RECORDS FOR THE TASK.

"""

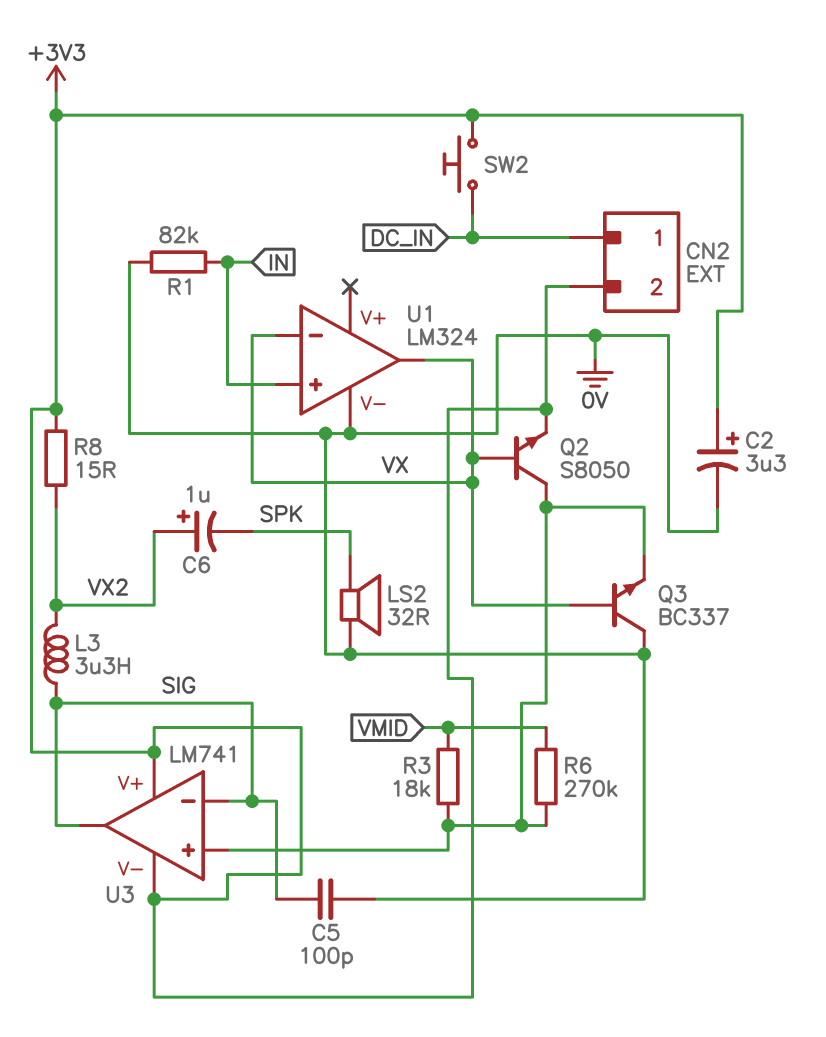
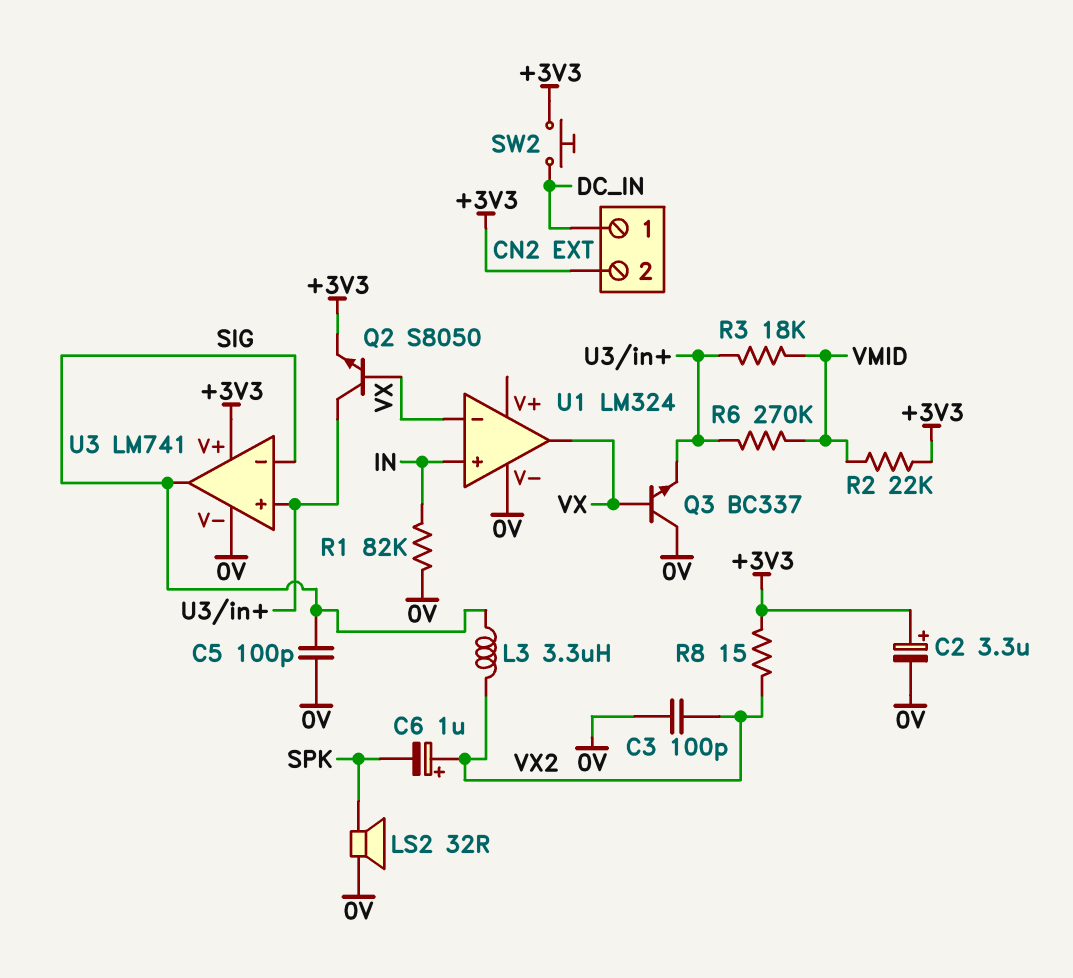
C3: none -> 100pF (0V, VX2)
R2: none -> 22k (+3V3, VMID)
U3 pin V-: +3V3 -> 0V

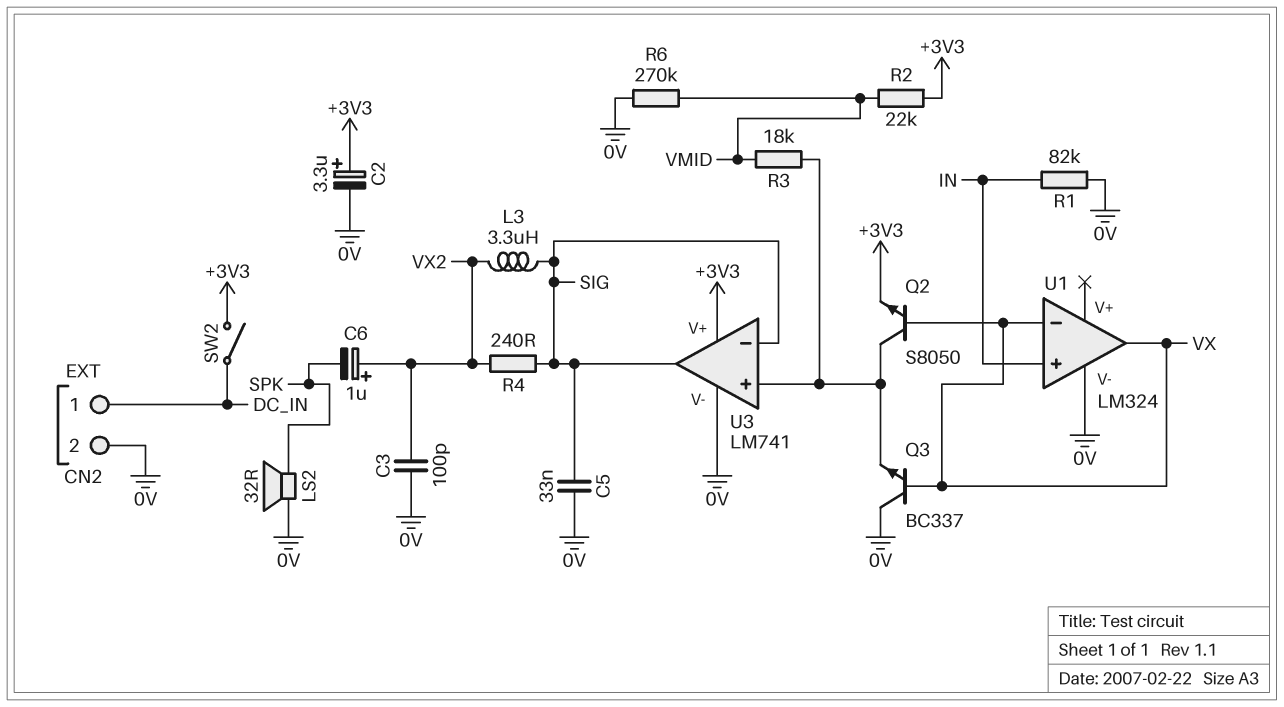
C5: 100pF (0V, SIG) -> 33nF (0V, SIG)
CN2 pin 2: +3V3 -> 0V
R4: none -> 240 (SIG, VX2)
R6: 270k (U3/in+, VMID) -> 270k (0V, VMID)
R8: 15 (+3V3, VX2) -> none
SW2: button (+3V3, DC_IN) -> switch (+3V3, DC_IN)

"""
"""

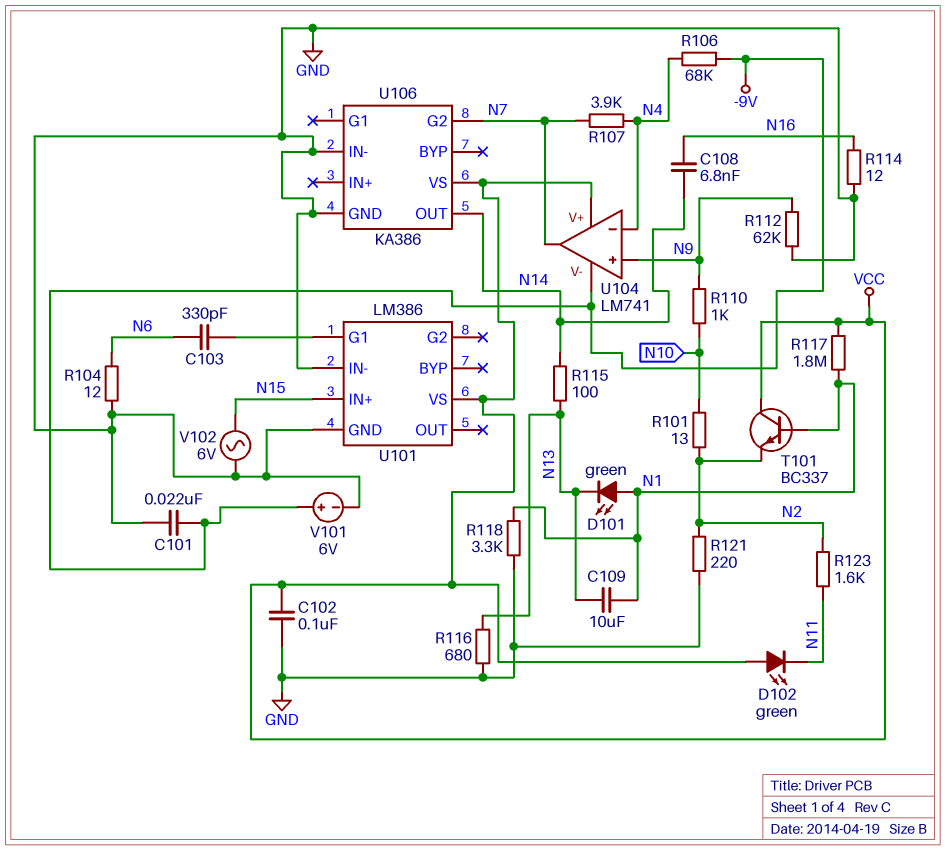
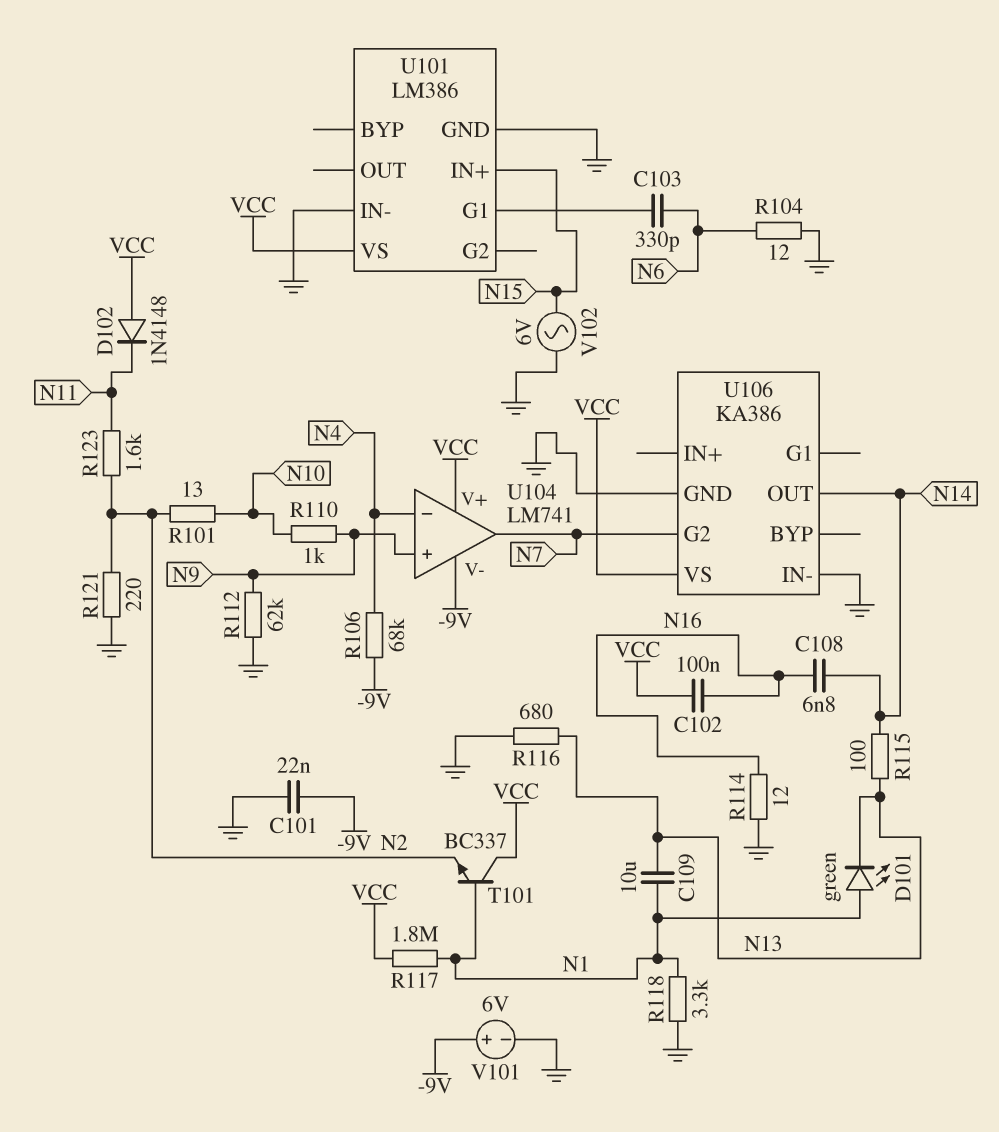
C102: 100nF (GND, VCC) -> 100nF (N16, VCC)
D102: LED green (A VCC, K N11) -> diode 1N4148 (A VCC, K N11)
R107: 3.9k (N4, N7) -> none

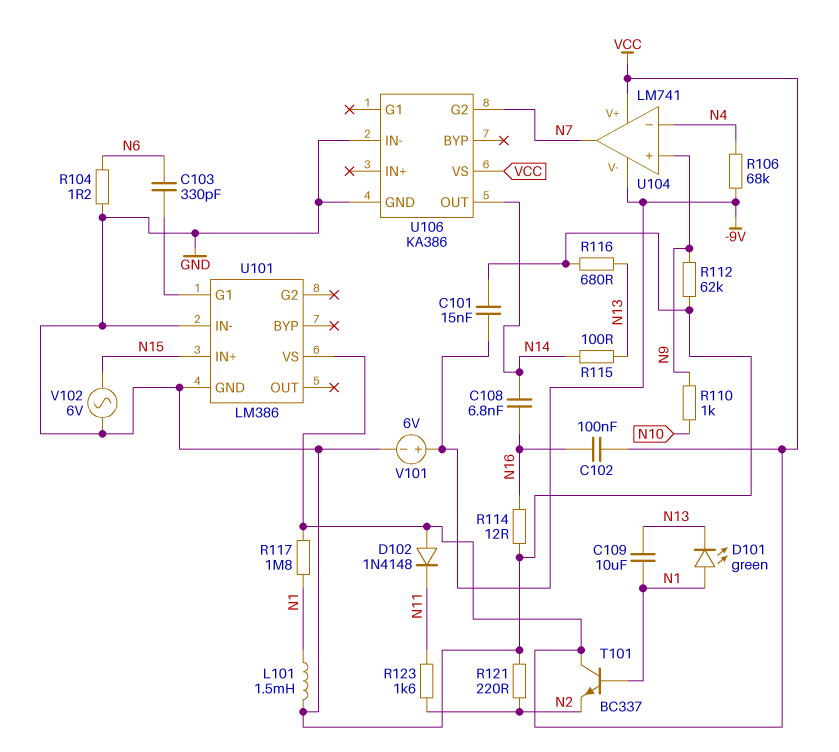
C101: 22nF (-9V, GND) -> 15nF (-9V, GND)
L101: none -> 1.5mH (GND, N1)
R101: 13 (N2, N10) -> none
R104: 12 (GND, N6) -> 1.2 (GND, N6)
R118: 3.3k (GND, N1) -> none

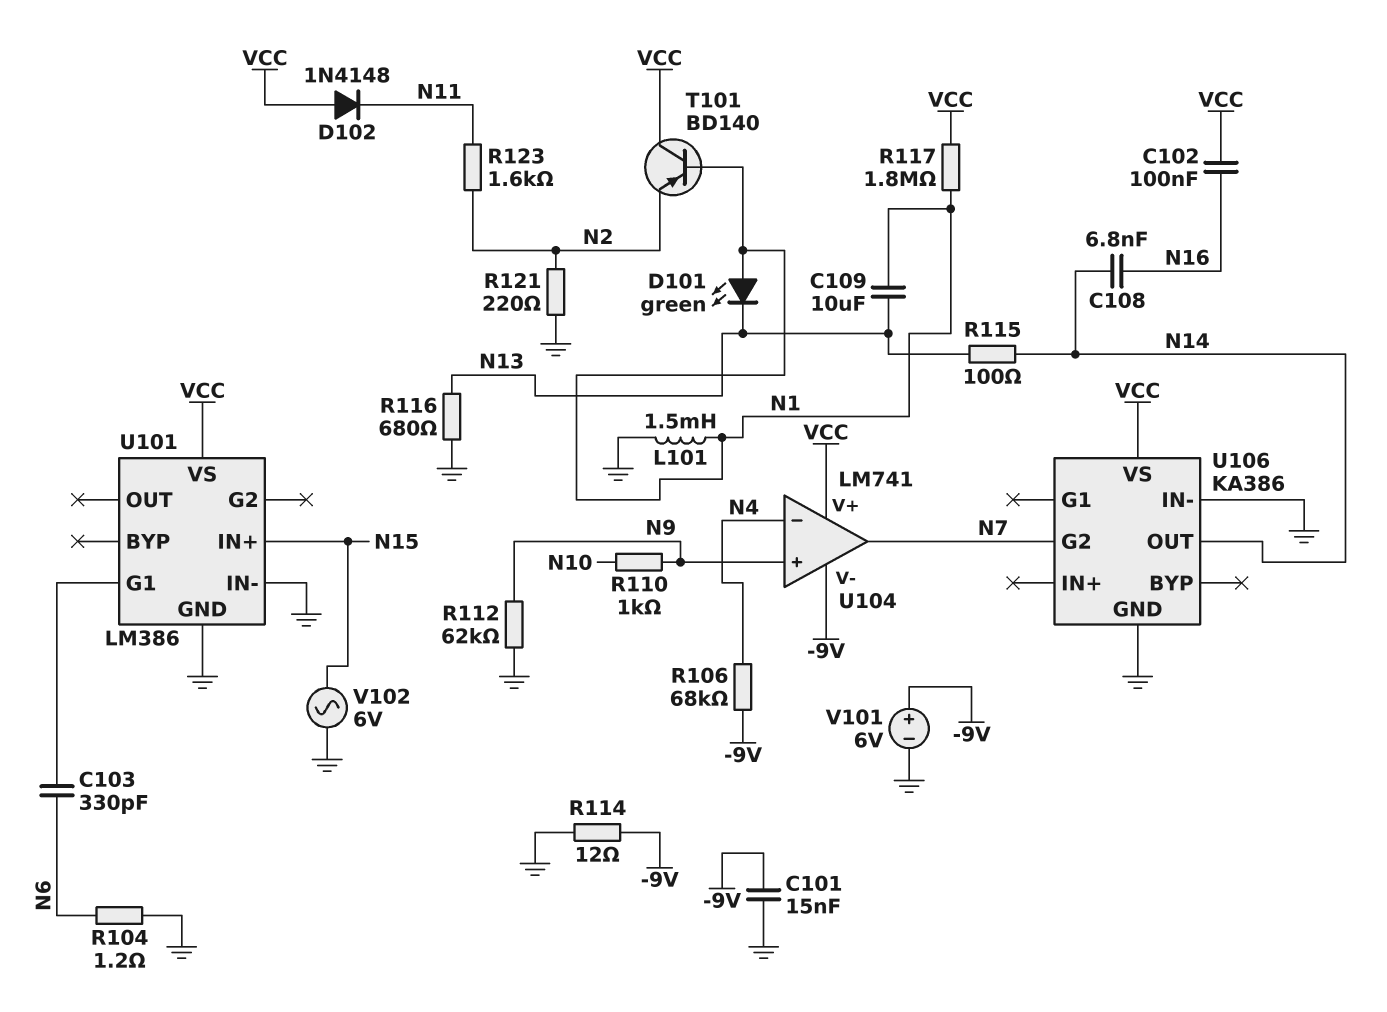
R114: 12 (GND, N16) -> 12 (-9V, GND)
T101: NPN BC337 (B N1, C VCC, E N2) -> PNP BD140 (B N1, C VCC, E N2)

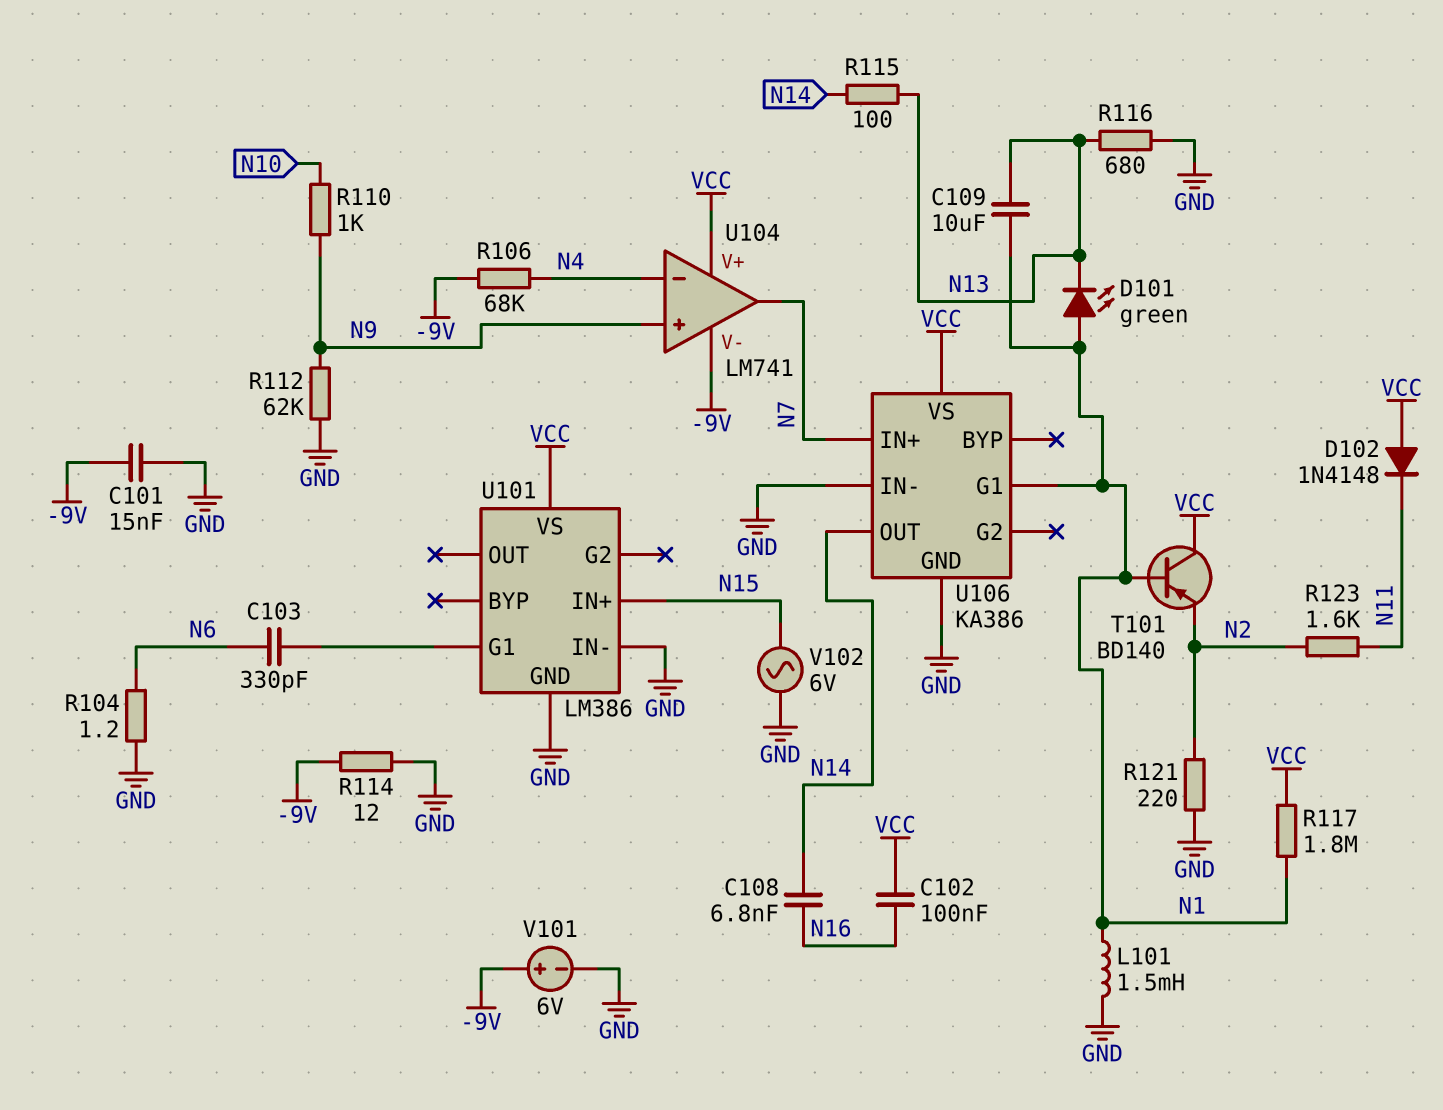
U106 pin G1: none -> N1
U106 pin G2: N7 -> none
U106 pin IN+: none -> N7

"""

THE PROBLEM. Output exactly the lines above, beginning at the one with "C3: none -> 100pF (0V, VX2)" and stopping after the one with "SW2: button (+3V3, DC_IN)". Pictures are to be omitted.

RESULT OF THIS EXERCISE.
C3: none -> 100pF (0V, VX2)
R2: none -> 22k (+3V3, VMID)
U3 pin V-: +3V3 -> 0V

C5: 100pF (0V, SIG) -> 33nF (0V, SIG)
CN2 pin 2: +3V3 -> 0V
R4: none -> 240 (SIG, VX2)
R6: 270k (U3/in+, VMID) -> 270k (0V, VMID)
R8: 15 (+3V3, VX2) -> none
SW2: button (+3V3, DC_IN) -> switch (+3V3, DC_IN)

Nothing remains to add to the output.